==== EXTRACTED DATA ====
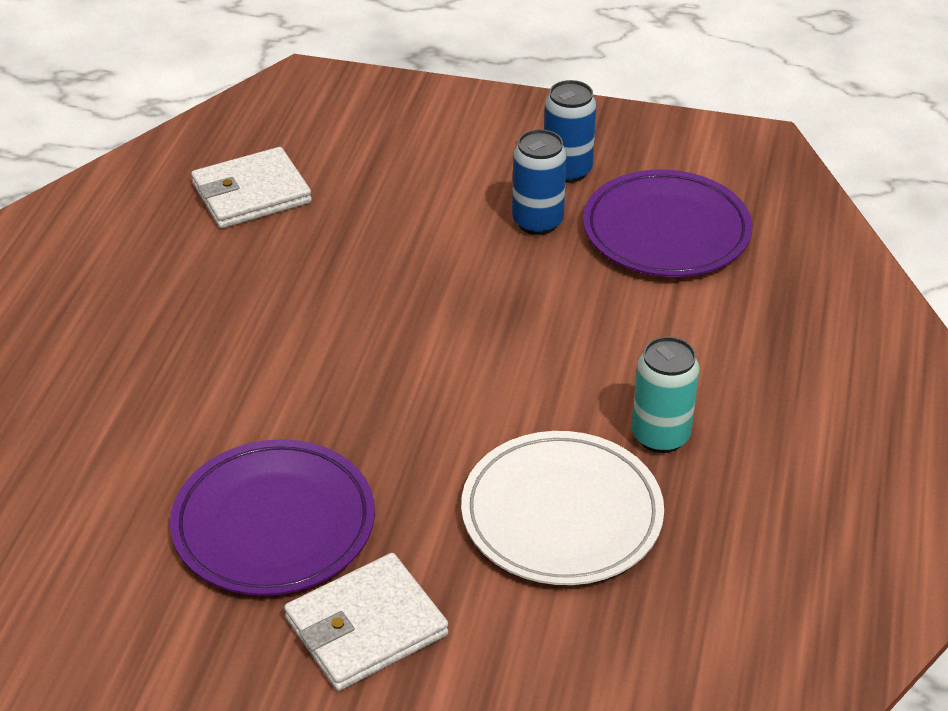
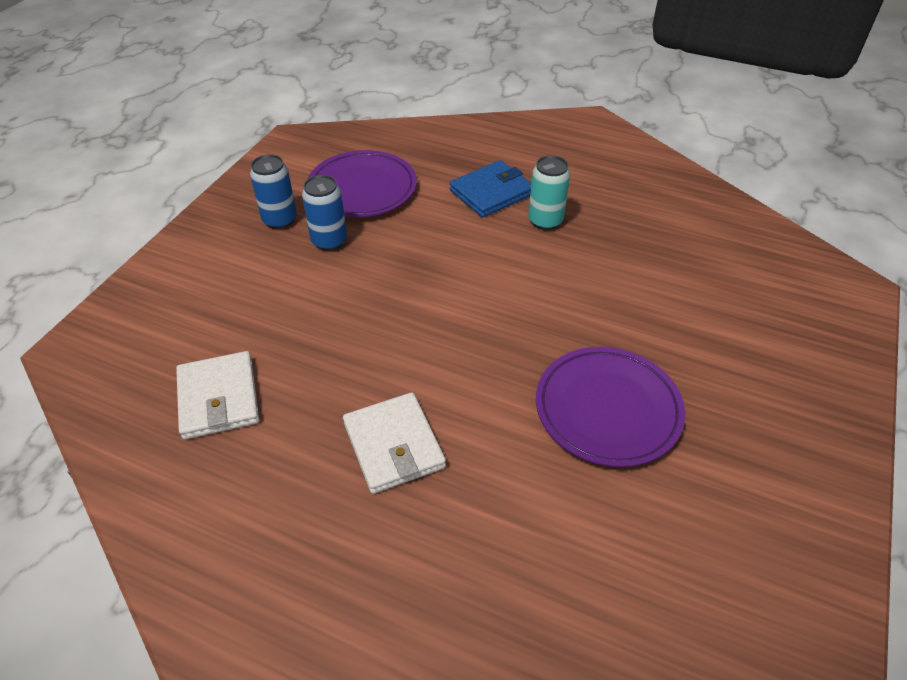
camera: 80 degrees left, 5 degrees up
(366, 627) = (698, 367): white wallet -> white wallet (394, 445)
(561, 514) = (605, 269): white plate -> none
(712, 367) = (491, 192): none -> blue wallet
====
==== EXTRACTED DATA ====
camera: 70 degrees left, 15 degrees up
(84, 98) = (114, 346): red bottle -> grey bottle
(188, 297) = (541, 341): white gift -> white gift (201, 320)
====
■ WHAT NEEDS TO BE DONE: Within the data above, the span starting at the line containing "(366, 627) = (698, 367): white" and ending at the line containing "(712, 367) = (491, 192): none -> blue wallet" is to be retyped exactly, with no other lines.

■ FINISHED EXERCISE:
(366, 627) = (698, 367): white wallet -> white wallet (394, 445)
(561, 514) = (605, 269): white plate -> none
(712, 367) = (491, 192): none -> blue wallet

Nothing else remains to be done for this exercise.